'''

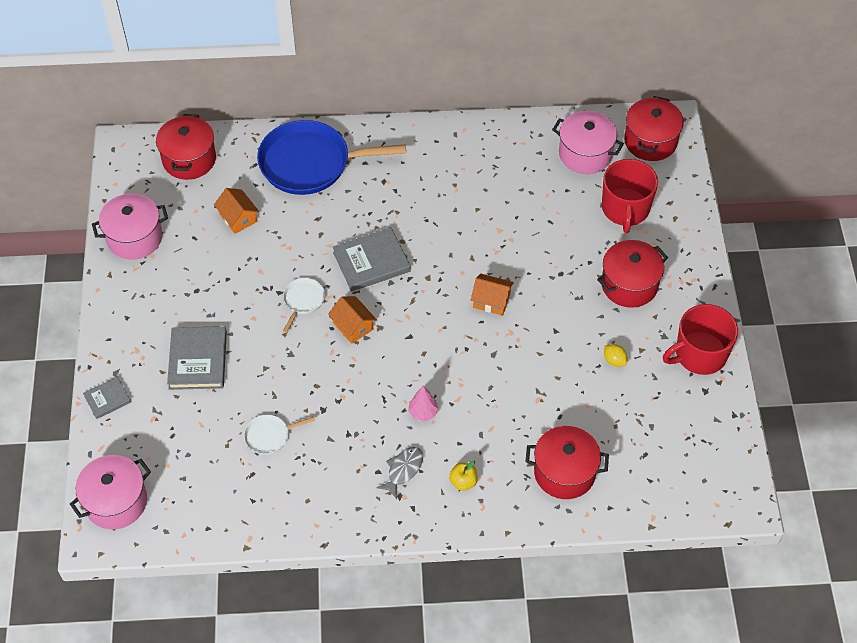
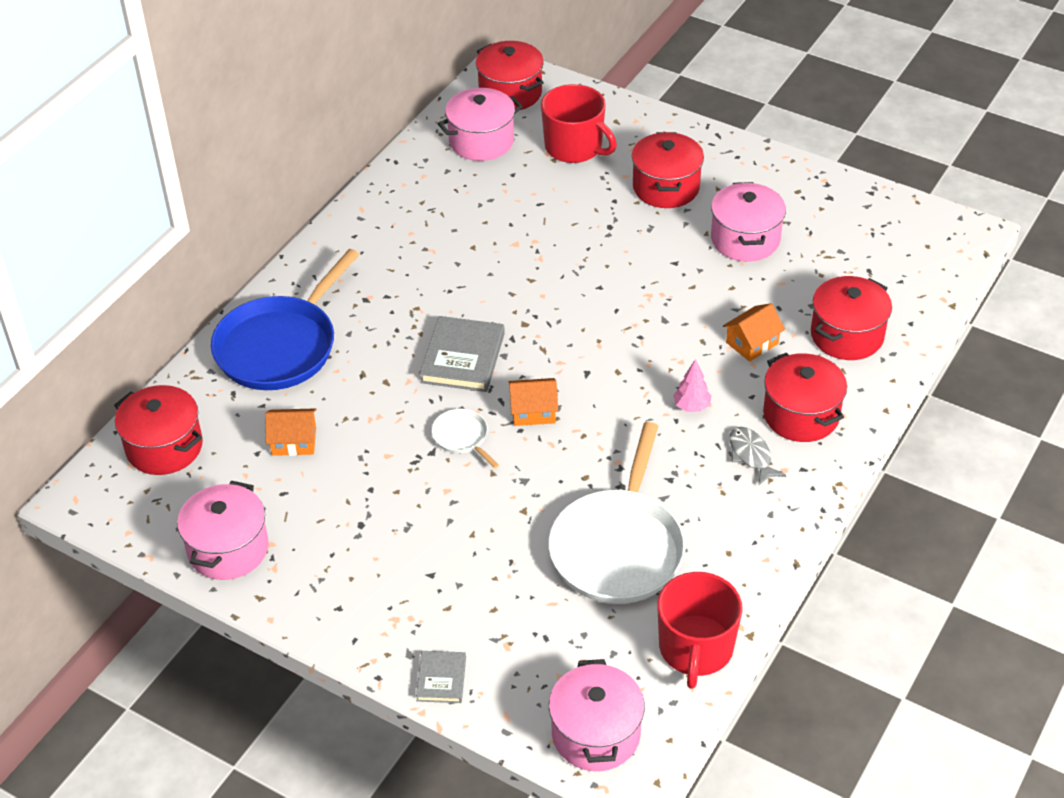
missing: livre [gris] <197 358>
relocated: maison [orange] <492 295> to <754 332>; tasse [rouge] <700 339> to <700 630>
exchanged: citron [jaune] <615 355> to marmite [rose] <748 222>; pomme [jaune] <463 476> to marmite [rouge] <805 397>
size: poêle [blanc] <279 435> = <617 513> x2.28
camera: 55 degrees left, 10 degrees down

'''

• WHAT YOU WILL DO: Could you give the material above again, exactly and without its pictures?

• EXERCISE RESPONSE:
missing: livre [gris] <197 358>
relocated: maison [orange] <492 295> to <754 332>; tasse [rouge] <700 339> to <700 630>
exchanged: citron [jaune] <615 355> to marmite [rose] <748 222>; pomme [jaune] <463 476> to marmite [rouge] <805 397>
size: poêle [blanc] <279 435> = <617 513> x2.28
camera: 55 degrees left, 10 degrees down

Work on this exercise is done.